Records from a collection
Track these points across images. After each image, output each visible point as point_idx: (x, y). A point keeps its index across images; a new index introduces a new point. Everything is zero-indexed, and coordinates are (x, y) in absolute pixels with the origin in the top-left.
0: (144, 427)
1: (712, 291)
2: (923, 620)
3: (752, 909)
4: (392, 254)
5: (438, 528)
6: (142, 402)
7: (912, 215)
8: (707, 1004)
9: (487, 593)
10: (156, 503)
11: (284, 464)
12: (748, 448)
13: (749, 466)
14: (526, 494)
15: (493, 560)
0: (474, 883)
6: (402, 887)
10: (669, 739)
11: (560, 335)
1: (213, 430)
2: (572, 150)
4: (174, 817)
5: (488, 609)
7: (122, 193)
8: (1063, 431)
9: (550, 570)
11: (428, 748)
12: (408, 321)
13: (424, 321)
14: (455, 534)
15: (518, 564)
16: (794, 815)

**OBJECTIVE**. Change "top-left" to "upper-left" throughout the items above, and leave every other part of them as it is.

**OUTPUT BELOW**.
Track these points across images. After each image, output each visible point as point_idx: (x, y). A point keeps its index across images; a new index introduces a new point. Everything is zero-indexed, and coordinates are (x, y) in absolute pixels with the origin in the upper-left.
0: (144, 427)
1: (712, 291)
2: (923, 620)
3: (752, 909)
4: (392, 254)
5: (438, 528)
6: (142, 402)
7: (912, 215)
8: (707, 1004)
9: (487, 593)
10: (156, 503)
11: (284, 464)
12: (748, 448)
13: (749, 466)
14: (526, 494)
15: (493, 560)
0: (474, 883)
6: (402, 887)
10: (669, 739)
11: (560, 335)
1: (213, 430)
2: (572, 150)
4: (174, 817)
5: (488, 609)
7: (122, 193)
8: (1063, 431)
9: (550, 570)
11: (428, 748)
12: (408, 321)
13: (424, 321)
14: (455, 534)
15: (518, 564)
16: (794, 815)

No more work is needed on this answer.